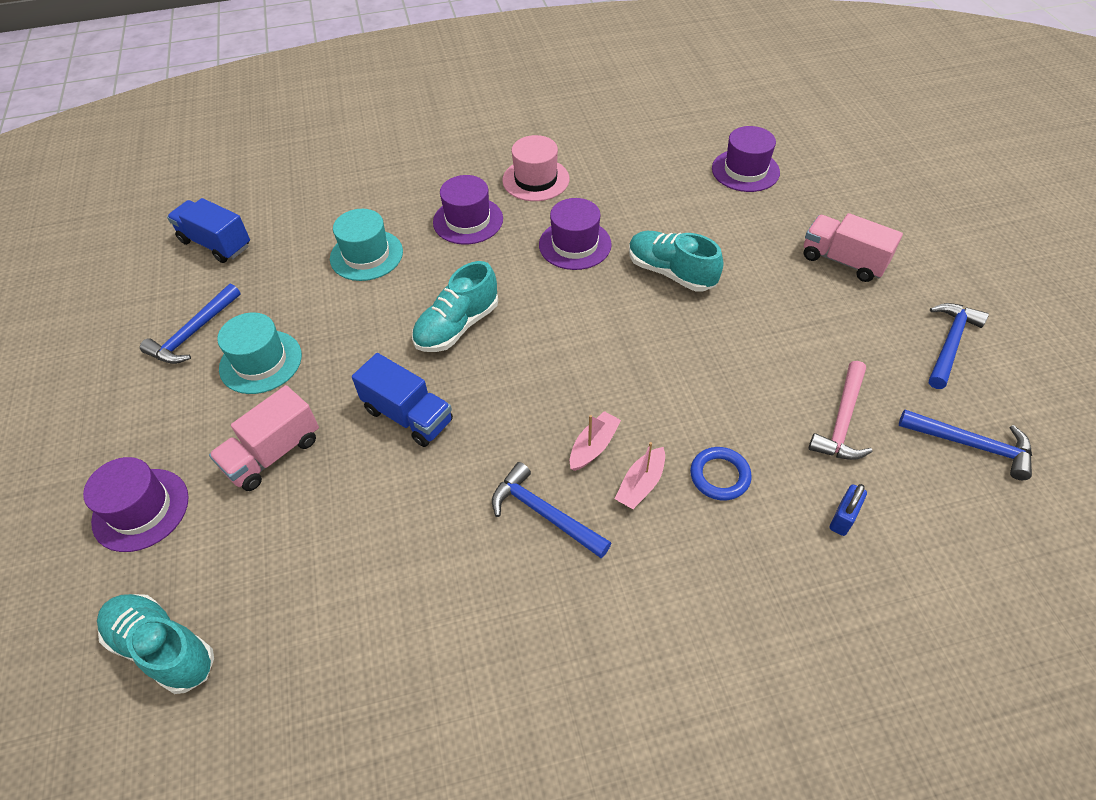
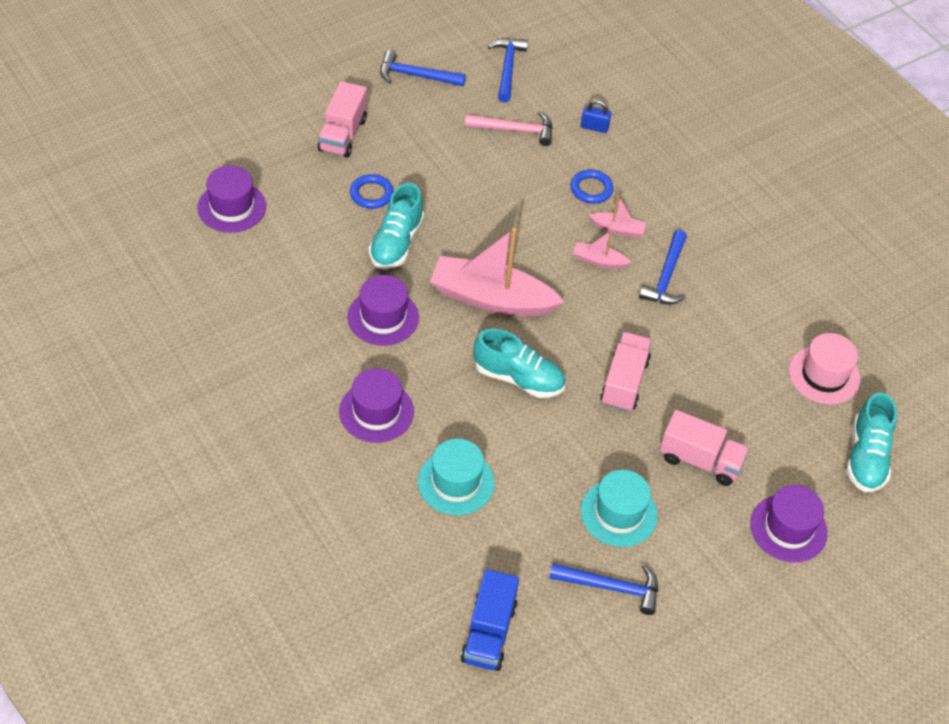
camera: 115 degrees left, 0 degrees up
blue truck [352,353,453,447] -> pink truck [600,332,652,412]
pink hat [502,135,569,201] -> pink hat moved to [789,333,861,405]
none -> blue ring [350,174,394,209]
none -> pink boat [430,228,564,316]

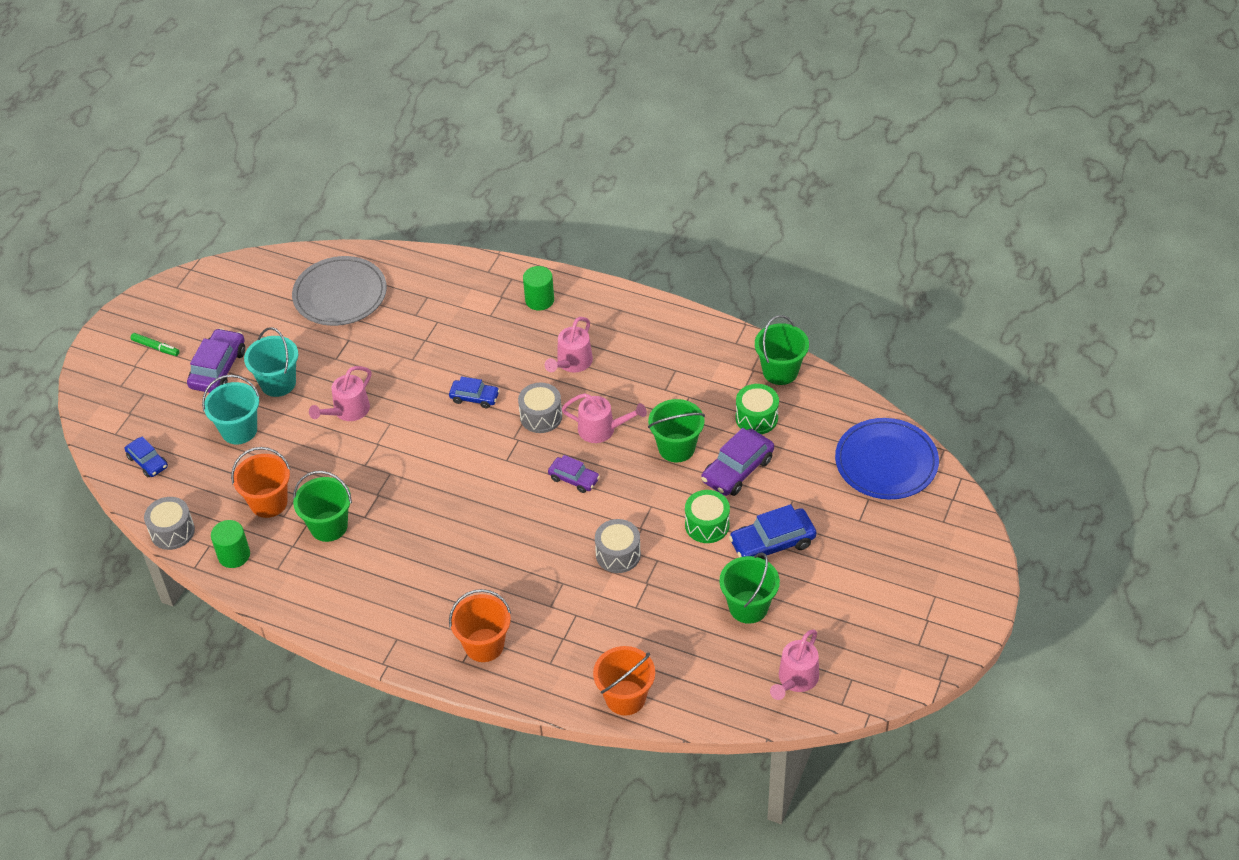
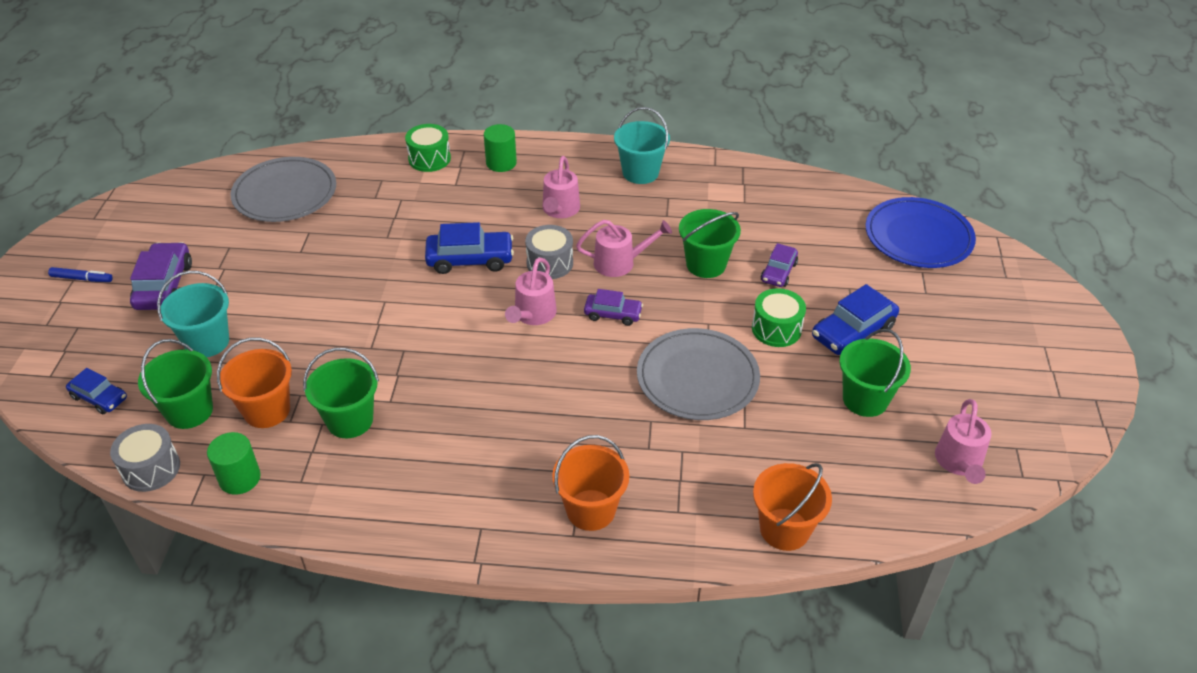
camera: 20 degrees left, 5 degrees down
green marker [131,333,180,356] -> blue marker [48,267,113,282]
turquoise bucket [244,327,298,397] -> turquoise bucket moved to [614,107,670,184]
pink watering can [309,366,371,421] -> pink watering can moved to [505,257,557,325]
blue car [449,376,500,408] -> blue car [425,222,514,274], size x1.61
grey drum [595,519,641,573] -> grey plate [637,328,760,420]
purple car [701,428,774,496] -> purple car [761,243,798,287], size x0.62
green drum [736,384,779,434] -> green drum moved to [405,124,451,172]
green bucket [755,315,809,385] -> green bucket moved to [138,339,213,429]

*-*-*

## What the task requires
Reproduce every line of the material above that has the string "none".

## Written solution
none -> blue ring [350,174,394,209]
none -> pink boat [430,228,564,316]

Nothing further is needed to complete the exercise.